=== EXERCISE ===
From the material below, pick out and copy every line that contains the string "time". Case counts.

=== RAW RECORDS ===
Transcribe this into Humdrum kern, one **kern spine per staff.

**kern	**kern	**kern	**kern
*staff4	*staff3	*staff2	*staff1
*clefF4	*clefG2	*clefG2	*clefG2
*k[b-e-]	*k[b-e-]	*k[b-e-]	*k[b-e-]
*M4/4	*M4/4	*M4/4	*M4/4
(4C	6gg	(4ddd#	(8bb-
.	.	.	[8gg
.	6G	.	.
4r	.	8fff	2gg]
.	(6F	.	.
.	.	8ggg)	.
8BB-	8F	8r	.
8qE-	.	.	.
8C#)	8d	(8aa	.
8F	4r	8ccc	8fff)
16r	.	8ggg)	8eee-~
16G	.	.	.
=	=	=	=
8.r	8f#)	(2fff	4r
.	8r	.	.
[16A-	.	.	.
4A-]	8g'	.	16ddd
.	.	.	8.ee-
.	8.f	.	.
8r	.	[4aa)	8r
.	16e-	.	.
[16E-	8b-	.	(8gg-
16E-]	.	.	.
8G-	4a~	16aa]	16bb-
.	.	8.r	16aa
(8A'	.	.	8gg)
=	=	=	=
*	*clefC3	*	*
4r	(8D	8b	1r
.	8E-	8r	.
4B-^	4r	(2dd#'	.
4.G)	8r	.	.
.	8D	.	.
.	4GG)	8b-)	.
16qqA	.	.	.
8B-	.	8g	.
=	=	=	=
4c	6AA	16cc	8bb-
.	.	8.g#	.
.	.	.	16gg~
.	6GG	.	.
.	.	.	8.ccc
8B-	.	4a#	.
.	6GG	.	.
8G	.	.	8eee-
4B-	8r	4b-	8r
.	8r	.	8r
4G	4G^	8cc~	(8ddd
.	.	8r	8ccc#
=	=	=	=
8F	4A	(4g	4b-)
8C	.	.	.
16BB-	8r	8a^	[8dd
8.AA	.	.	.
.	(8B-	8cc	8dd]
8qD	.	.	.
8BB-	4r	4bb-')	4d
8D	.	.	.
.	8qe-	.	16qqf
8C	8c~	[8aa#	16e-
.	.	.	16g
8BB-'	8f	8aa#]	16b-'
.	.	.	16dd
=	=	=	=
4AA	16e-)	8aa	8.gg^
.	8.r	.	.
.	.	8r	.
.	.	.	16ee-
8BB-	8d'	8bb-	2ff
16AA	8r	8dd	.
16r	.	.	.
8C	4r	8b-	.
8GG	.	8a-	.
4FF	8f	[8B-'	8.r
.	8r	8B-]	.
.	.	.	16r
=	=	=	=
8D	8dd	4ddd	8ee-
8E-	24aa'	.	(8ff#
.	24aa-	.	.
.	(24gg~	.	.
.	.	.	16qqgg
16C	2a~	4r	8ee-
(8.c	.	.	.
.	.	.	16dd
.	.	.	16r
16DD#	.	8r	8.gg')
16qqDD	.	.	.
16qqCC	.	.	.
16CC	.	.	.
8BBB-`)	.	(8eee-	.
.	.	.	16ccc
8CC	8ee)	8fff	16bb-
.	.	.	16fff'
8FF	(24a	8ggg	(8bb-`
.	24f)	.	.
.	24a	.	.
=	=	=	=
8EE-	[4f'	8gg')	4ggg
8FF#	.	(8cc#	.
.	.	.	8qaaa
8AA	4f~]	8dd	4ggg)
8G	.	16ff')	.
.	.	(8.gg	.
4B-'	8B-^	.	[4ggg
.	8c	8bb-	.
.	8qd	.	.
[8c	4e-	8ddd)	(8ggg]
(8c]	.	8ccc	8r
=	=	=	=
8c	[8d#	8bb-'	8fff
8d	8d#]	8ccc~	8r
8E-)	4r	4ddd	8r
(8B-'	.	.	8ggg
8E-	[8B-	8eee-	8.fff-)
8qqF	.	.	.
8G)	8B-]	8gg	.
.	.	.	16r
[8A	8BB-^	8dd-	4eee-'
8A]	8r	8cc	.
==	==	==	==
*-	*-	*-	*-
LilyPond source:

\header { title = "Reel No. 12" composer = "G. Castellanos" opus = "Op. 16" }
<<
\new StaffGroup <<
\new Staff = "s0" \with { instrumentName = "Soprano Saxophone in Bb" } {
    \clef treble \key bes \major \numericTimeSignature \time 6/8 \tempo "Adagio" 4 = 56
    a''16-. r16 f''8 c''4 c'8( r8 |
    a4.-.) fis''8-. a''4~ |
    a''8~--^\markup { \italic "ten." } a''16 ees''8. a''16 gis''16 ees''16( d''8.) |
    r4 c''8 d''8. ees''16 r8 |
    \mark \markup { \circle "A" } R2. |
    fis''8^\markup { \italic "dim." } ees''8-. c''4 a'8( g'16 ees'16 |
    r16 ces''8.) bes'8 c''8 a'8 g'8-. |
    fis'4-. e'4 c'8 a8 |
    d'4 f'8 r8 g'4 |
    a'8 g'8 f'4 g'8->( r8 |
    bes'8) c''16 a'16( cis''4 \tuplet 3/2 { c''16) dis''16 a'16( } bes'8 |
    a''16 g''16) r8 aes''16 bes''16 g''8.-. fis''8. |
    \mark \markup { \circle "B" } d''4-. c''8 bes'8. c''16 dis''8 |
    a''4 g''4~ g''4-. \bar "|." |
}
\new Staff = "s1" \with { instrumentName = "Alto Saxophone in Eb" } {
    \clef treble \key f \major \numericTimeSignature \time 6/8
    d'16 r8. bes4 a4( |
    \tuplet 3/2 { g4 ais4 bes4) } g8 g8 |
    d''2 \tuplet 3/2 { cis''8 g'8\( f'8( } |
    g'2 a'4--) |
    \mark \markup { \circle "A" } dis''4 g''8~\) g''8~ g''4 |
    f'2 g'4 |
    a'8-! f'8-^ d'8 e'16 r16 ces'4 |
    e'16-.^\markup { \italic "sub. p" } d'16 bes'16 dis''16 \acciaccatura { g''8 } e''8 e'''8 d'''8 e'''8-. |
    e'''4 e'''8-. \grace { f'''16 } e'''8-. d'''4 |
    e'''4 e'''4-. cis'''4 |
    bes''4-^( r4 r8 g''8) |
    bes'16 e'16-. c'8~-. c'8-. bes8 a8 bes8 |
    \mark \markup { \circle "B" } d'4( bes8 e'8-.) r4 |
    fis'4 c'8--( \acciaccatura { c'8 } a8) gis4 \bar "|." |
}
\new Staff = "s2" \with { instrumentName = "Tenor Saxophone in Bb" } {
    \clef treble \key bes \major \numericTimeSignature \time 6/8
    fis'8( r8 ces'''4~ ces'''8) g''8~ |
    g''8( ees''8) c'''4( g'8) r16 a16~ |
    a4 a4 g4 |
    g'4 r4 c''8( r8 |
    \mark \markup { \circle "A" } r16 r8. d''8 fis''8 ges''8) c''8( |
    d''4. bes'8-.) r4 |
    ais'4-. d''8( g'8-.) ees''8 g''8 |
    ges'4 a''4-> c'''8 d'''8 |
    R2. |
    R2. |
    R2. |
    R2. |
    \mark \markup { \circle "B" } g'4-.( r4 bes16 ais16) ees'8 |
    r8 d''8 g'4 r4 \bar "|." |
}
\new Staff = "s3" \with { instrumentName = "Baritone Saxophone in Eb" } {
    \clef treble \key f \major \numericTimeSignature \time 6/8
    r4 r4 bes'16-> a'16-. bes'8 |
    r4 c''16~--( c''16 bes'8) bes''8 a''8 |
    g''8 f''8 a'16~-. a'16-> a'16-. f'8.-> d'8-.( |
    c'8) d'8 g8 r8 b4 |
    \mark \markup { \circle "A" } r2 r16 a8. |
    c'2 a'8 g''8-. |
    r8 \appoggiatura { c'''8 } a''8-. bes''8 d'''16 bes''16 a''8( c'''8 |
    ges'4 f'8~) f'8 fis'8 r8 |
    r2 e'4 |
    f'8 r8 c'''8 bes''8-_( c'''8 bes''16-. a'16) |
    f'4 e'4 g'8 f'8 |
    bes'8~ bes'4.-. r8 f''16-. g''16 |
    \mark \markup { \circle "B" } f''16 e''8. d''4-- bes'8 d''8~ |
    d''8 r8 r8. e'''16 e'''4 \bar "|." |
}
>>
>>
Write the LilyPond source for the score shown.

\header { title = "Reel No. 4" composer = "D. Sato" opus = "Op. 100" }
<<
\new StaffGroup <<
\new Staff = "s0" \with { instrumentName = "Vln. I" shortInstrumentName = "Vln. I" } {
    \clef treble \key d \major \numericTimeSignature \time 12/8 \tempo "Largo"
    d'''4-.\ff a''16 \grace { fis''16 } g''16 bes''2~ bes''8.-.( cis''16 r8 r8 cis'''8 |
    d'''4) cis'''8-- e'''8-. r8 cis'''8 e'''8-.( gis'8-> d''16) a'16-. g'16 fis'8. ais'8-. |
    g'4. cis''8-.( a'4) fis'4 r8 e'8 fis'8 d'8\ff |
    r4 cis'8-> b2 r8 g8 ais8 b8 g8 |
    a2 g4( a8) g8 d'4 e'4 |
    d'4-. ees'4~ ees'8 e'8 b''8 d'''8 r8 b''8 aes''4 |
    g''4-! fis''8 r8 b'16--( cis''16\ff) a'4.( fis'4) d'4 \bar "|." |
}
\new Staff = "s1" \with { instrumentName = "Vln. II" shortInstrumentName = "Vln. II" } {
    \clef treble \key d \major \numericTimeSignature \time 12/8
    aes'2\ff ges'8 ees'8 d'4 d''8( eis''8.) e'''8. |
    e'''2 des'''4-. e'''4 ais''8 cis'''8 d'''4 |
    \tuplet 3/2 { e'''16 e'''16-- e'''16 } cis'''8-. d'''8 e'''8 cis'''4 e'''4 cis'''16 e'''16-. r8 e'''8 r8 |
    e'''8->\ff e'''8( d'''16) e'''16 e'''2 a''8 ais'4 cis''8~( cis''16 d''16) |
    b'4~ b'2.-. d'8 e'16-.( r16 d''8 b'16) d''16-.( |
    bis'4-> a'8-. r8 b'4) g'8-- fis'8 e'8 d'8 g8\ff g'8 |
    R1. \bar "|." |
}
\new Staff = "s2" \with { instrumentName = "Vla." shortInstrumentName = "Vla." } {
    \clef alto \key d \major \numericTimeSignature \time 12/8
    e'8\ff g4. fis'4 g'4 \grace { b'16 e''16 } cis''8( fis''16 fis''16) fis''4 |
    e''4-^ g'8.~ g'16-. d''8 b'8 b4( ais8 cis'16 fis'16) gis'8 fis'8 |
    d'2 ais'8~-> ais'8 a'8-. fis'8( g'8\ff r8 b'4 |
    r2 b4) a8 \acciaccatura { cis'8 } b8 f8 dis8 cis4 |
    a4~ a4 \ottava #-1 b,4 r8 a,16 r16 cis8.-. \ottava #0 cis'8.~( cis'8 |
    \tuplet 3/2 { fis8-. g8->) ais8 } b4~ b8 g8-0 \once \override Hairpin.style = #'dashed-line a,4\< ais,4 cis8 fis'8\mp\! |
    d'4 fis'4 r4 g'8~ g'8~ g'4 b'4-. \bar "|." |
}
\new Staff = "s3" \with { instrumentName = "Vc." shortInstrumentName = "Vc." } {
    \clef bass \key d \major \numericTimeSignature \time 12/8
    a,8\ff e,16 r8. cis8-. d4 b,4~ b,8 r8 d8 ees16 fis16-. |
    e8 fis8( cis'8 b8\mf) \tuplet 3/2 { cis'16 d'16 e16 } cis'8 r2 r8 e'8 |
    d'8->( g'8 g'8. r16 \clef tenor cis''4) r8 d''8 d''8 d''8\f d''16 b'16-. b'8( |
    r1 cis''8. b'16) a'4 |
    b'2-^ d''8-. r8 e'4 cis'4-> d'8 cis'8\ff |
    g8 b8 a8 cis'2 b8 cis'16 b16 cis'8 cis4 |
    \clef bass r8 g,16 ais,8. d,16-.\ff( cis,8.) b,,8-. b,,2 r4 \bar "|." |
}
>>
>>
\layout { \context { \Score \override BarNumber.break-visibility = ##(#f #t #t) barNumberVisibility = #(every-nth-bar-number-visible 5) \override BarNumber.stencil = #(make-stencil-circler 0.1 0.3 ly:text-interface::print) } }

=== CORRECT OUTPUT ===
    \clef treble \key bes \major \numericTimeSignature \time 6/8 \tempo "Adagio" 4 = 56
    \clef treble \key f \major \numericTimeSignature \time 6/8
    \clef treble \key bes \major \numericTimeSignature \time 6/8
    \clef treble \key f \major \numericTimeSignature \time 6/8
    \clef treble \key d \major \numericTimeSignature \time 12/8 \tempo "Largo"
    \clef treble \key d \major \numericTimeSignature \time 12/8
    \clef alto \key d \major \numericTimeSignature \time 12/8
    \clef bass \key d \major \numericTimeSignature \time 12/8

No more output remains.